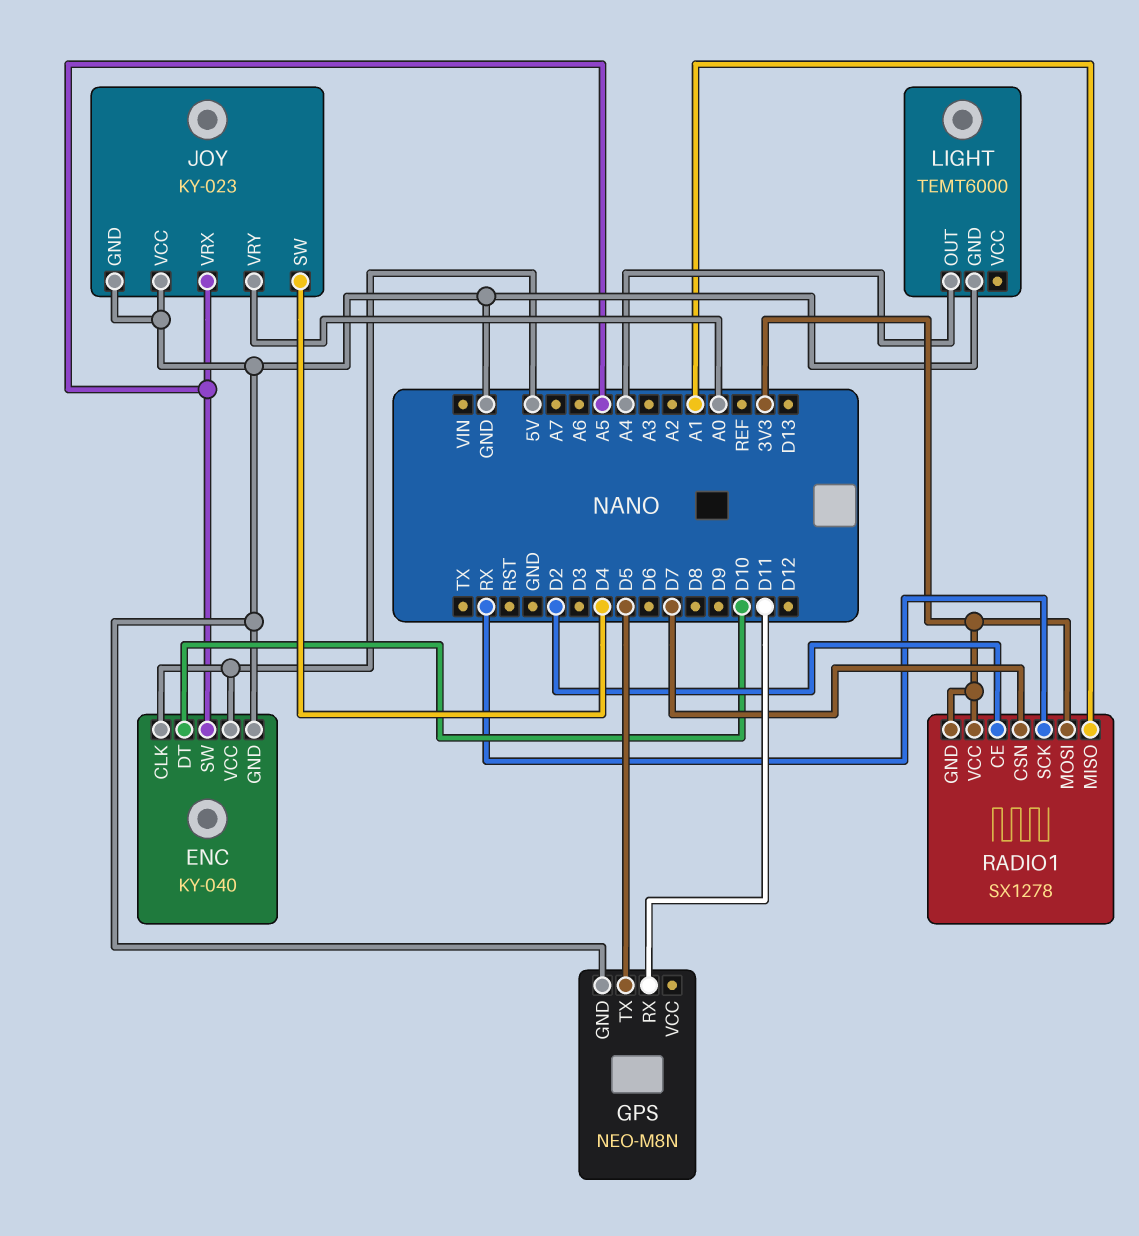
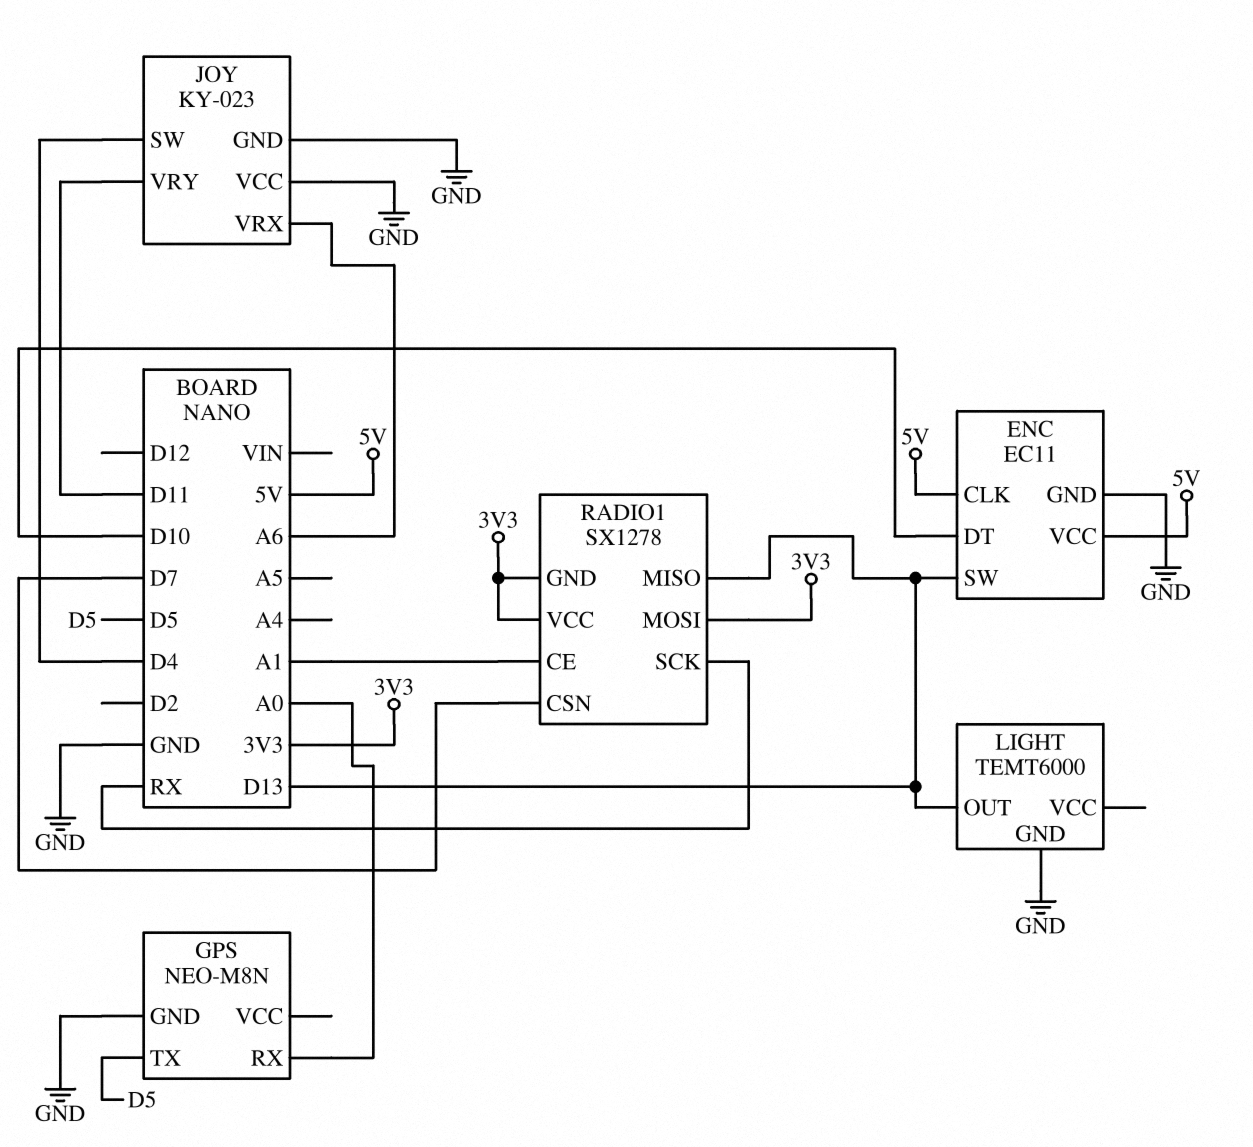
ENC: KY-040 -> EC11
ENC pin SW: A5 -> D13
GPS pin RX: D11 -> A0
JOY pin VRX: A5 -> A6
JOY pin VRY: A0 -> D11
LIGHT pin OUT: A4 -> D13
RADIO1 pin CE: D2 -> A1
RADIO1 pin MISO: A1 -> D13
================================
## Description of the task
Only exact copies of the lines from the one containing "JOY pin VRX: A5 -> A6" to the end of the records belong in the answer.

## Solution for this problem
JOY pin VRX: A5 -> A6
JOY pin VRY: A0 -> D11
LIGHT pin OUT: A4 -> D13
RADIO1 pin CE: D2 -> A1
RADIO1 pin MISO: A1 -> D13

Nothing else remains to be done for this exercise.